═══ Provided information ═══

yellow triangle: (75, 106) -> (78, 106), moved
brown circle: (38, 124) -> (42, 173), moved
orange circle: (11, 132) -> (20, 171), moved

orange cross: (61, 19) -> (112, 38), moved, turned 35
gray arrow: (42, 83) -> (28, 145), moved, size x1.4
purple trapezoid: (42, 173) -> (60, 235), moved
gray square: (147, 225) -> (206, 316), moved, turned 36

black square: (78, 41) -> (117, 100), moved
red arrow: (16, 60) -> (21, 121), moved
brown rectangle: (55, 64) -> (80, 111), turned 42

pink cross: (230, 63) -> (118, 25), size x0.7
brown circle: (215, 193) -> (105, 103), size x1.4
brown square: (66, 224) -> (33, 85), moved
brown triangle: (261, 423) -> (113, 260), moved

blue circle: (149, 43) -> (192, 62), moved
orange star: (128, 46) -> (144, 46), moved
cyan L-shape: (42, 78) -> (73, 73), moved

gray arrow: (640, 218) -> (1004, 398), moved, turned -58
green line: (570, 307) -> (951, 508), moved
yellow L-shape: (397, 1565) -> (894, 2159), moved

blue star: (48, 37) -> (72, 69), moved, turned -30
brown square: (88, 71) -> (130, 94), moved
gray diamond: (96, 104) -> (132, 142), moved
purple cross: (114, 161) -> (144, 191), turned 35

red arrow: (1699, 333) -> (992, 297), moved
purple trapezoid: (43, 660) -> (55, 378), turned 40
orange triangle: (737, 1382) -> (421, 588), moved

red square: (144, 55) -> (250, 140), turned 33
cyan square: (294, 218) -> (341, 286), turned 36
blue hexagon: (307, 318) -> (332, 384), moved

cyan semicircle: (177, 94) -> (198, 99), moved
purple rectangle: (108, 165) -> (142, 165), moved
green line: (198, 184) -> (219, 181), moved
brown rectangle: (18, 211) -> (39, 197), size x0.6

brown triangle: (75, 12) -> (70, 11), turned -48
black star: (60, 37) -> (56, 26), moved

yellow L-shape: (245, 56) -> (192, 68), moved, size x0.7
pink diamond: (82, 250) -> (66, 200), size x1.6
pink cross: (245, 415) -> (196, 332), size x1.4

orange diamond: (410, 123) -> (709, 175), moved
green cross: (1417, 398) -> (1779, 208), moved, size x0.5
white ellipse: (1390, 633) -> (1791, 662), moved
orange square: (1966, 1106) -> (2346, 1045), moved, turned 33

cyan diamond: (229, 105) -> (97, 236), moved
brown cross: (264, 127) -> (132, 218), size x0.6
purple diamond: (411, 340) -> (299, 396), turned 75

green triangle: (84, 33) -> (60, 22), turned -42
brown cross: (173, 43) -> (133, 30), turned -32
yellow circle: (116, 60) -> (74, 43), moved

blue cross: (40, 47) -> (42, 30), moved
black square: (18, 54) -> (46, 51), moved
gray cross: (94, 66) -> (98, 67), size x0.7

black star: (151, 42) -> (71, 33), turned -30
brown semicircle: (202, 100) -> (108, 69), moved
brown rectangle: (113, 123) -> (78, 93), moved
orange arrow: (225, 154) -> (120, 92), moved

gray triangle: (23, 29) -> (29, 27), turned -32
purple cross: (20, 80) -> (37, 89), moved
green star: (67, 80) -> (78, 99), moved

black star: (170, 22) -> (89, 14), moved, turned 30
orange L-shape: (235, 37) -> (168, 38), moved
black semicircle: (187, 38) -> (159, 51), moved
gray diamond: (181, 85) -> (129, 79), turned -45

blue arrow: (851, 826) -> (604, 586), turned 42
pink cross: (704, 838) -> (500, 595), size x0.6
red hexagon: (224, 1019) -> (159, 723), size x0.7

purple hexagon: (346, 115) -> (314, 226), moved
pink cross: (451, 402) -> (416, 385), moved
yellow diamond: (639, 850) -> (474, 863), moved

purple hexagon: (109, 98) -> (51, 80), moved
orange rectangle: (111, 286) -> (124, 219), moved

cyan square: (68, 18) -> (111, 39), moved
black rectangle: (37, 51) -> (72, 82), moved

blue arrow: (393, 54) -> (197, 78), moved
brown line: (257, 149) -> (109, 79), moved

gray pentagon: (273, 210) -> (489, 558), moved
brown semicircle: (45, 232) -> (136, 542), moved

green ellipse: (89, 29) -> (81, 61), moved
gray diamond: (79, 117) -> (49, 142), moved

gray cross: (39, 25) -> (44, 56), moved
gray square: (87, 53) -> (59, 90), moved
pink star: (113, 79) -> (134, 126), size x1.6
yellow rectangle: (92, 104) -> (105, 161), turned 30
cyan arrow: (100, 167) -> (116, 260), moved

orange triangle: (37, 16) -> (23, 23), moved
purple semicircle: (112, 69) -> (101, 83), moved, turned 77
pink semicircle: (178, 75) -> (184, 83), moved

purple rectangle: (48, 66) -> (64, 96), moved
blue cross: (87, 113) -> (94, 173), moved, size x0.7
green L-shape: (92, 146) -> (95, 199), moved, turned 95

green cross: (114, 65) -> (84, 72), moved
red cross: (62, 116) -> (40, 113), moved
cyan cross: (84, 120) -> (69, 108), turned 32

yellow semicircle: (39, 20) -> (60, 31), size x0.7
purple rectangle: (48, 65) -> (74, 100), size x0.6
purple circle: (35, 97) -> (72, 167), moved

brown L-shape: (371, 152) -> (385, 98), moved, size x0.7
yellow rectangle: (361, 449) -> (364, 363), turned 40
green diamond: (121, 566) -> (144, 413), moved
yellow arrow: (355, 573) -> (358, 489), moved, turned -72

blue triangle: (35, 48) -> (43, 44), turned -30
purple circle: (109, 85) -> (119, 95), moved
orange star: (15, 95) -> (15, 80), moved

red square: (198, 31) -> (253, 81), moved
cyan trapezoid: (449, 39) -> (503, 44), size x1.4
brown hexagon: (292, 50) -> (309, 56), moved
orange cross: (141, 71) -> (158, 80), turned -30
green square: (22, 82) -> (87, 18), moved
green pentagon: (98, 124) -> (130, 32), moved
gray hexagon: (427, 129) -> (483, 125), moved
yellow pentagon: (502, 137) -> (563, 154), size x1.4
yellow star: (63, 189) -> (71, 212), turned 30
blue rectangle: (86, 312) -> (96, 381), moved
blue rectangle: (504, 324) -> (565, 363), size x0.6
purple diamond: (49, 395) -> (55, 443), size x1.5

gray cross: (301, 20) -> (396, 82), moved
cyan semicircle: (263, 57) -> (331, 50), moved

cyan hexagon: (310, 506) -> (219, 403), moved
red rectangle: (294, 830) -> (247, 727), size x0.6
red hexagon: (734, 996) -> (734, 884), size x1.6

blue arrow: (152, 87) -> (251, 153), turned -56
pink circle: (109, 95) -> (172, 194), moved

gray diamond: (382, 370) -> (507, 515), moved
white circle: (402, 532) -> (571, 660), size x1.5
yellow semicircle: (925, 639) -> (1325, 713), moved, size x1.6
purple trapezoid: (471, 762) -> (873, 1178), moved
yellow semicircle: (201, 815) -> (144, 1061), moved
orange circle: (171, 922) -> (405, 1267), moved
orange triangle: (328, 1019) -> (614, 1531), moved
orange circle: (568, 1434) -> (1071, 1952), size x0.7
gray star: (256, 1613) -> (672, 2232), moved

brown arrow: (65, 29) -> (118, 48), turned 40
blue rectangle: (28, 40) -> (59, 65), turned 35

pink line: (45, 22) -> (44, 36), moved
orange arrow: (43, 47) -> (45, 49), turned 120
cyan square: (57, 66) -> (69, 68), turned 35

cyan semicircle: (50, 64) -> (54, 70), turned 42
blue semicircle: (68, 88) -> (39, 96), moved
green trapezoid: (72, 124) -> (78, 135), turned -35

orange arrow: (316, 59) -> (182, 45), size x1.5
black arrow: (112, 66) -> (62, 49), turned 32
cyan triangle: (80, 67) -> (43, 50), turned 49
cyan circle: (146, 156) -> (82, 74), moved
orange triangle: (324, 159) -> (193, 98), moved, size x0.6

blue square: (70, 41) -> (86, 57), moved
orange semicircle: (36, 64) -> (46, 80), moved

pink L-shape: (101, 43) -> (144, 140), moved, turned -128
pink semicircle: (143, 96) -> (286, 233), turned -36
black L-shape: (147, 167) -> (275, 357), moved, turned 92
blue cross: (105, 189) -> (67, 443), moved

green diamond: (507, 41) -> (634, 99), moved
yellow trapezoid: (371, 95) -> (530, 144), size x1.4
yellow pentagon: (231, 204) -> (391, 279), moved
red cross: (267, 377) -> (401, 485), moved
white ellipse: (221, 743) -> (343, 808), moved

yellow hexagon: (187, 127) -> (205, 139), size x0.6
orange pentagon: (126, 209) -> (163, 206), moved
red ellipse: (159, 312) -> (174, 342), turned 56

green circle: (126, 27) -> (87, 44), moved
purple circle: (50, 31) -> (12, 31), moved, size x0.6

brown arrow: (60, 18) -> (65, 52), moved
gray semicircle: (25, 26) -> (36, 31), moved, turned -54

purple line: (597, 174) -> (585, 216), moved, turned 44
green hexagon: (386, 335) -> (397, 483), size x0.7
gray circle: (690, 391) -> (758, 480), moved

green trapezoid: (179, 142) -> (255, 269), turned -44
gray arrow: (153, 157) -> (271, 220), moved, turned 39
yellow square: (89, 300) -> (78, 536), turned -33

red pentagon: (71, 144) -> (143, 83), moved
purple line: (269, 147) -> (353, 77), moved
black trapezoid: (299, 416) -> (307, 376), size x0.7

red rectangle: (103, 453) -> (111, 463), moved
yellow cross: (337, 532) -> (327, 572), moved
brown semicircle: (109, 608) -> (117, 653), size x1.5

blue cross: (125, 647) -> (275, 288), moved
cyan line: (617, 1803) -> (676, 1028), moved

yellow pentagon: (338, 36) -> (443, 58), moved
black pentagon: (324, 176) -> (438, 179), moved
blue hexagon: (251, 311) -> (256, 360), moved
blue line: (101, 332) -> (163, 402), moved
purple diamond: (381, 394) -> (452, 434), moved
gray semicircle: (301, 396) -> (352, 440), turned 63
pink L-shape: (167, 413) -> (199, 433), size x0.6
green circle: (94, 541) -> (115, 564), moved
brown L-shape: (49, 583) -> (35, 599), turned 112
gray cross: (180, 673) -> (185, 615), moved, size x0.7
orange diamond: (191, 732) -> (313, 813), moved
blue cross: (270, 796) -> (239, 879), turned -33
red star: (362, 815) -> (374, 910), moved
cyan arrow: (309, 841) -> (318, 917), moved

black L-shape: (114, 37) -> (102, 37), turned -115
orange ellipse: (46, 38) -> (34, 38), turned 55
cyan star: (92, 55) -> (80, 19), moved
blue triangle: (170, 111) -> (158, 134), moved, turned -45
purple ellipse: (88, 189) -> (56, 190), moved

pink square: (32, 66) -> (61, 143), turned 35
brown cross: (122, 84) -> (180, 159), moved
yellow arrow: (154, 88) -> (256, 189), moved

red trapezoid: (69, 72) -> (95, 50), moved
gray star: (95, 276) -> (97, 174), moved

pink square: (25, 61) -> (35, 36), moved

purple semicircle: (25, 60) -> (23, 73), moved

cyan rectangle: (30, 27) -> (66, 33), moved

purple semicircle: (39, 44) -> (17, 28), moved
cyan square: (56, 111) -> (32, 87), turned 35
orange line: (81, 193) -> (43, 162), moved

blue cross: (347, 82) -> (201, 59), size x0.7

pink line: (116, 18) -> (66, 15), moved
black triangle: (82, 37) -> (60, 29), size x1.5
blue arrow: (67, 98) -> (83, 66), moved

═══

### [What you will do]
What is needed is an exact copy of the lines from the one containing "cyan square: (56, 111) -> (32, 87), turned 35" through the last line of the records, and nothing else.

### [Solution for this task]
cyan square: (56, 111) -> (32, 87), turned 35
orange line: (81, 193) -> (43, 162), moved

blue cross: (347, 82) -> (201, 59), size x0.7

pink line: (116, 18) -> (66, 15), moved
black triangle: (82, 37) -> (60, 29), size x1.5
blue arrow: (67, 98) -> (83, 66), moved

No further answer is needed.